■ TASK ITEM ■
The line containing "green watering can" and every line after it, through the end of the records below, are to be reproduced exactly, with the pictures left out.

[Collected data entries]

-*-*-

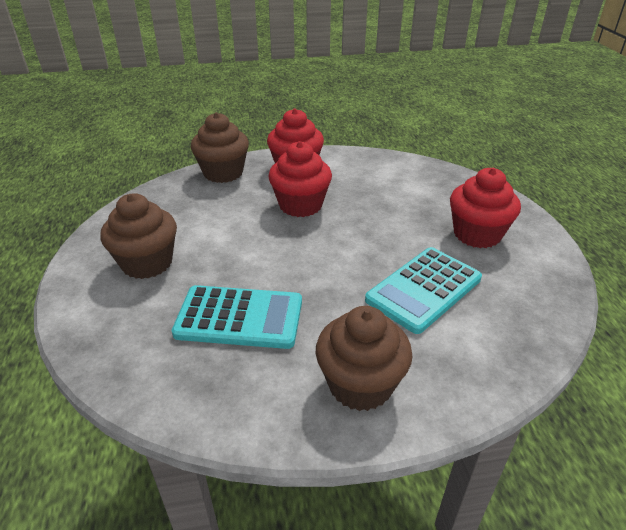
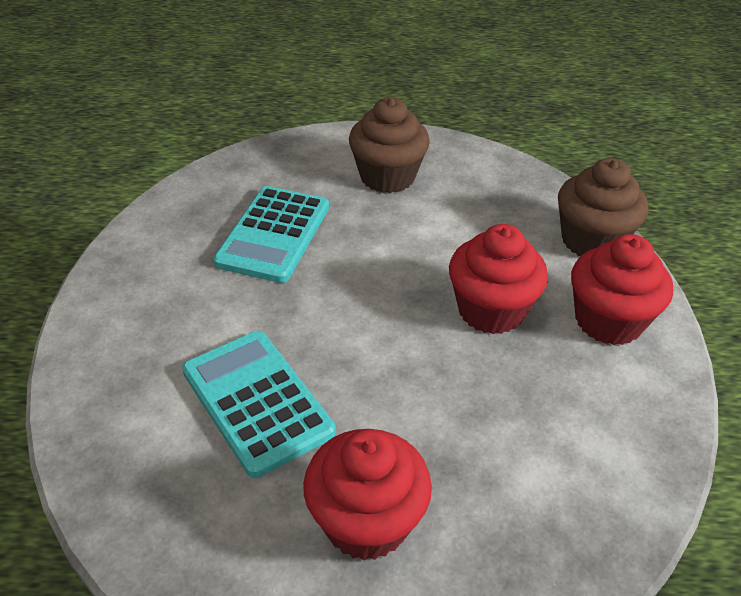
camera: 100 degrees right, 5 degrees up
brown cupcake [316,306,412,411] -> none

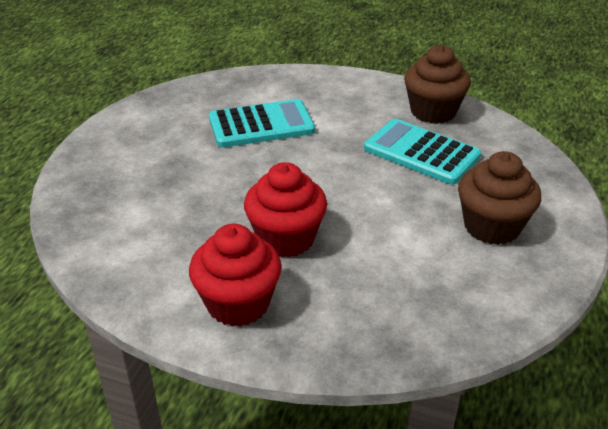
camera: 110 degrees right, 5 degrees down
red cupcake [303,429,432,560] -> none
brown cupcake [558,158,648,256] -> brown cupcake moved to [404,45,471,124]

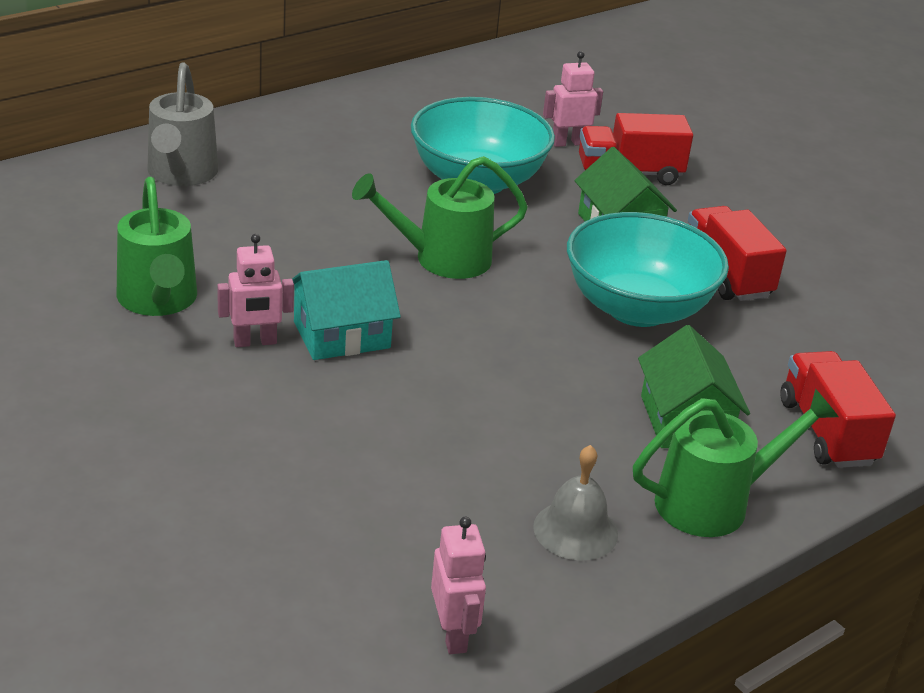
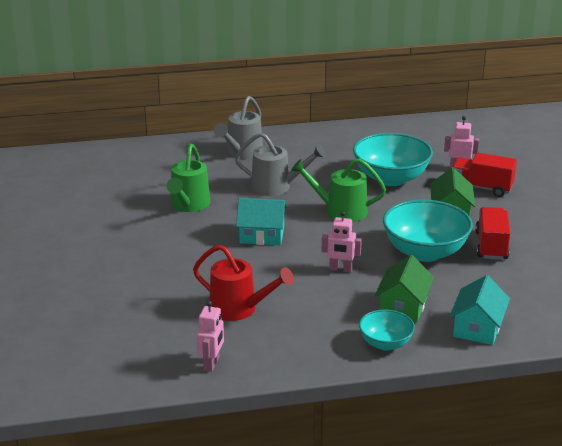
camera: 30 degrees right, 5 degrees down
pink robot [217,234,294,347] -> pink robot moved to [322,211,362,272]
grey bell [533,445,618,561] -> none
green watering can [633,389,839,537] -> turquoise bowl [359,309,415,350]
red truck [780,351,896,468] -> turquoise house [449,275,510,345]
none -> red watering can [193,245,294,321]
none -> grey watering can [235,133,326,196]

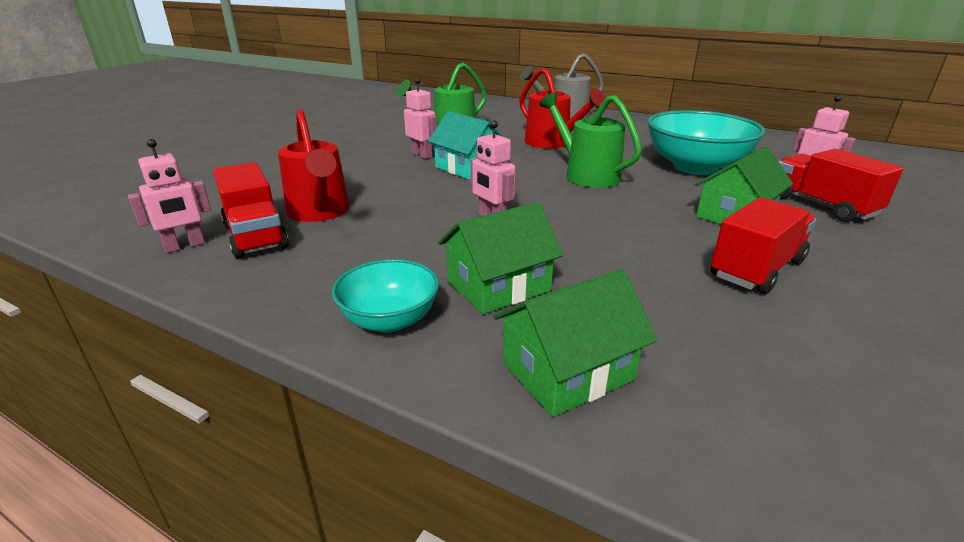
camera: 40 degrees right, 0 degrees up
grey watering can [235,133,326,196] -> red watering can [519,67,605,149]
turquoise bowl [383,200,473,262] -> none
turquoise house [449,275,510,345] -> green house [493,269,657,417]
none -> red truck [213,162,289,259]
none -> pink robot [404,78,437,159]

-*-*-

■ FINAL ANSWER ■
green watering can [633,389,839,537] -> turquoise bowl [359,309,415,350]
red truck [780,351,896,468] -> turquoise house [449,275,510,345]
none -> red watering can [193,245,294,321]
none -> grey watering can [235,133,326,196]

camera: 40 degrees right, 0 degrees up
grey watering can [235,133,326,196] -> red watering can [519,67,605,149]
turquoise bowl [383,200,473,262] -> none
turquoise house [449,275,510,345] -> green house [493,269,657,417]
none -> red truck [213,162,289,259]
none -> pink robot [404,78,437,159]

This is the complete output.